Task:
Below is a listing. Copy each line of it that holds the word "moved".
==== Provided material ====
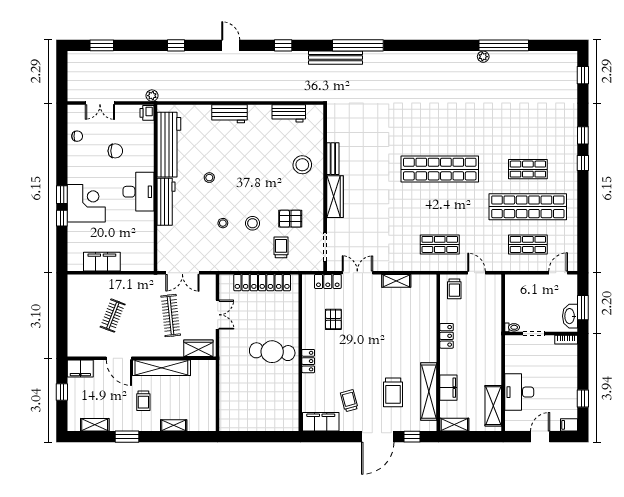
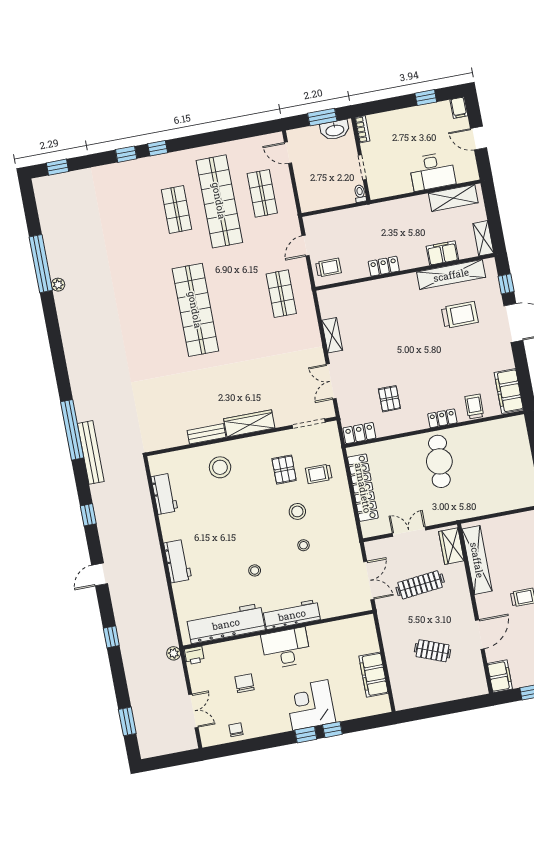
locker: (328, 282) -> (359, 433), moved, turned -90
pallet: (333, 319) -> (389, 399), turned 90
shelving: (161, 368) -> (477, 560), moved
trolley: (349, 401) -> (474, 407), moved, turned 106

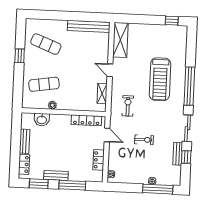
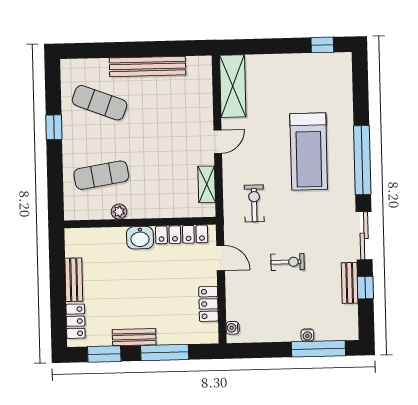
bench: (89, 26) -> (148, 66), moved
door: (110, 70) -> (218, 142), swing flipped
washbasin: (42, 120) -> (140, 238), moved

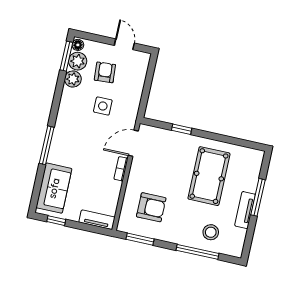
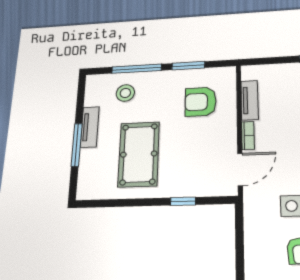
tv unit: (97, 220) -> (250, 100), moved, turned -90
window: (140, 239) -> (188, 66), moved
====
Your solution:
locker: (328, 282) -> (359, 433), moved, turned -90
shelving: (161, 368) -> (477, 560), moved
trolley: (349, 401) -> (474, 407), moved, turned 106
bench: (89, 26) -> (148, 66), moved
washbasin: (42, 120) -> (140, 238), moved
tv unit: (97, 220) -> (250, 100), moved, turned -90
window: (140, 239) -> (188, 66), moved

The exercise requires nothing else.